(Data items)
----
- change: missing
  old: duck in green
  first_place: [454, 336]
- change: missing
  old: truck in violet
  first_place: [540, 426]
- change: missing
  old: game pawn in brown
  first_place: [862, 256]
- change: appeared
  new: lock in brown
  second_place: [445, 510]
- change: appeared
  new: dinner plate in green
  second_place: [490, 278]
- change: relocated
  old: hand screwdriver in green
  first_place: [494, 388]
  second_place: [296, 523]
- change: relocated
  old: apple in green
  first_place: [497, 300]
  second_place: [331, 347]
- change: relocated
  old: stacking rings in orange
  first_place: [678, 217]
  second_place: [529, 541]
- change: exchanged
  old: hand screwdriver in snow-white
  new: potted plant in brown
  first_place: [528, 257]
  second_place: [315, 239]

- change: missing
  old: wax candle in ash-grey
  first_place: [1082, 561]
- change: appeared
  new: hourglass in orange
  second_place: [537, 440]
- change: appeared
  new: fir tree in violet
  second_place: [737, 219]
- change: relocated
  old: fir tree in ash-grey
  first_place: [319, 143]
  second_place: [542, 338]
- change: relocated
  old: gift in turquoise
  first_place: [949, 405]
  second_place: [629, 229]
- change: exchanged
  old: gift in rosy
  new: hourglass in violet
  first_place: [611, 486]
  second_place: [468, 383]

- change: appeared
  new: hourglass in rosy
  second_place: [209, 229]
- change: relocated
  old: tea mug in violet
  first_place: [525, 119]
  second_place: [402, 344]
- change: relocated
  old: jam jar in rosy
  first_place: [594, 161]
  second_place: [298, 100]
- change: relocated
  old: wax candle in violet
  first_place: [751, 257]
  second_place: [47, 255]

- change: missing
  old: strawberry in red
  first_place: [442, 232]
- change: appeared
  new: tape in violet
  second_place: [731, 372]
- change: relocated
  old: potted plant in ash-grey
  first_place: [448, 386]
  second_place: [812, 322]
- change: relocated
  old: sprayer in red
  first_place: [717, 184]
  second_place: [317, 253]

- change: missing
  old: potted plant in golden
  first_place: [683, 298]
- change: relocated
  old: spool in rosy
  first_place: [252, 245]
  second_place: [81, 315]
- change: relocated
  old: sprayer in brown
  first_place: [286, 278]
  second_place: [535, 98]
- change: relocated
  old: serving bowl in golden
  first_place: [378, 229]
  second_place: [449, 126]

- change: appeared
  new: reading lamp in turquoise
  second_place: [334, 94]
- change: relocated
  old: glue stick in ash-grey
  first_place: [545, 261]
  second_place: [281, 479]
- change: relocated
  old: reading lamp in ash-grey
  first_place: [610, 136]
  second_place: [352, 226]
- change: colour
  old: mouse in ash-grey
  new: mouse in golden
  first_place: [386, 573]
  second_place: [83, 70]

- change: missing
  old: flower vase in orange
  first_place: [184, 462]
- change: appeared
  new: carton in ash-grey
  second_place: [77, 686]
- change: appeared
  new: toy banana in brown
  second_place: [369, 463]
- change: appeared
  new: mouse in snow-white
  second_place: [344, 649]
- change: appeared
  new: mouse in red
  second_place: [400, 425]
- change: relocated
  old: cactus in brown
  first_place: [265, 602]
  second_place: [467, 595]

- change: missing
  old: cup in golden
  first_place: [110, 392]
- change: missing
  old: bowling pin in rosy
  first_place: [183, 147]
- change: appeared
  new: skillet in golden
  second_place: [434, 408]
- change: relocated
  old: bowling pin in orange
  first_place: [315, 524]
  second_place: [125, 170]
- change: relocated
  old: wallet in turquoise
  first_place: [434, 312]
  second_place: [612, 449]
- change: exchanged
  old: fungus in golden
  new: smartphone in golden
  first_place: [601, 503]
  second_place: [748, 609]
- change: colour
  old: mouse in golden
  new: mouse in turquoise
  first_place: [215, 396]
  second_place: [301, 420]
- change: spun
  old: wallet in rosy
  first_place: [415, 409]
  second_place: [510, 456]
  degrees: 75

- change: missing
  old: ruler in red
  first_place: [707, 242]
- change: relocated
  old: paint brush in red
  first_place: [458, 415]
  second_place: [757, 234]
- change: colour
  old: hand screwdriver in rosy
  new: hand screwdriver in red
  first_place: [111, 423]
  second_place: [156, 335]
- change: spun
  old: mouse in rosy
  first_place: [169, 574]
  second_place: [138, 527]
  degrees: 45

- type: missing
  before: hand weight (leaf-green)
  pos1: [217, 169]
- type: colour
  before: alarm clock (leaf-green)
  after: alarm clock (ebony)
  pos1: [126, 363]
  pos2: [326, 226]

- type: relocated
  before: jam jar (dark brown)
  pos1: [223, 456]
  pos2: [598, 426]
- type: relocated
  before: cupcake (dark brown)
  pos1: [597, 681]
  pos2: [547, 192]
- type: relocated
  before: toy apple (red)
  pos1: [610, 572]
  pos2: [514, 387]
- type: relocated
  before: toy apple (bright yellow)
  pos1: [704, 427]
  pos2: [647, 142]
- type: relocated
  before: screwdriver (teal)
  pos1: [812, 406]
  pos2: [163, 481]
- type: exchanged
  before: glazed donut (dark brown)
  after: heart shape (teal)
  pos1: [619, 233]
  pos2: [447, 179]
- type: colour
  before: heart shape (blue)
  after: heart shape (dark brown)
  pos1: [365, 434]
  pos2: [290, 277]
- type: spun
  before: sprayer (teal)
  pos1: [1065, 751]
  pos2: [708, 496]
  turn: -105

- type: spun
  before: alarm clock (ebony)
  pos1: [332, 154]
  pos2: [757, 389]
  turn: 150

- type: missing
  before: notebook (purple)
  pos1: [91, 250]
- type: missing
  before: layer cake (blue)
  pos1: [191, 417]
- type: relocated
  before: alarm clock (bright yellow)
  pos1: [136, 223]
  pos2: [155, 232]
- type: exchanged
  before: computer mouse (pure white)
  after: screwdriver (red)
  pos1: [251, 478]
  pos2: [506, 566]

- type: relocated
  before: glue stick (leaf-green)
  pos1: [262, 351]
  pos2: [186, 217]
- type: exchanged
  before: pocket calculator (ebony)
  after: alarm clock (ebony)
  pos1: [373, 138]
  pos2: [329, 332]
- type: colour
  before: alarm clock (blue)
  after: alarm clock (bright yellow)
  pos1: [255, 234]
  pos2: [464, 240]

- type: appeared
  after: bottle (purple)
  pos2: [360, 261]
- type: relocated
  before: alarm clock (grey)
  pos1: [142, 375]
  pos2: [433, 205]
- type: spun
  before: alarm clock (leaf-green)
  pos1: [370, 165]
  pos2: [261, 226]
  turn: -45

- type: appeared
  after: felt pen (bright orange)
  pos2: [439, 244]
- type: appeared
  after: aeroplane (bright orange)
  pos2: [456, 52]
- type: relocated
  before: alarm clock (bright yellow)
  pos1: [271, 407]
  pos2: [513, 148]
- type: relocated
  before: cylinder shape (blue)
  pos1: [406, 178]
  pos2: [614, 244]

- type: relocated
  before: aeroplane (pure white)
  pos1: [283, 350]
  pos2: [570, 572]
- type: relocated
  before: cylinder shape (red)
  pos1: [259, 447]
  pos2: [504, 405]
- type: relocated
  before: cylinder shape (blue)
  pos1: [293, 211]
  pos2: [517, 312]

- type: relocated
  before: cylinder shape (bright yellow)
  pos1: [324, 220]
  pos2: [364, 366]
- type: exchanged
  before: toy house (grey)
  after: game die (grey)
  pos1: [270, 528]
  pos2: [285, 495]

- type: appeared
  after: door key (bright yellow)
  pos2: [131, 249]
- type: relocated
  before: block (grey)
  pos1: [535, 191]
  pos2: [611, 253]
----
Above are the records; print exactly the lines from the line with "old: hand screwdriver in green" to the line with "first_place: [528, 257]", including both, and nothing else.

  old: hand screwdriver in green
  first_place: [494, 388]
  second_place: [296, 523]
- change: relocated
  old: apple in green
  first_place: [497, 300]
  second_place: [331, 347]
- change: relocated
  old: stacking rings in orange
  first_place: [678, 217]
  second_place: [529, 541]
- change: exchanged
  old: hand screwdriver in snow-white
  new: potted plant in brown
  first_place: [528, 257]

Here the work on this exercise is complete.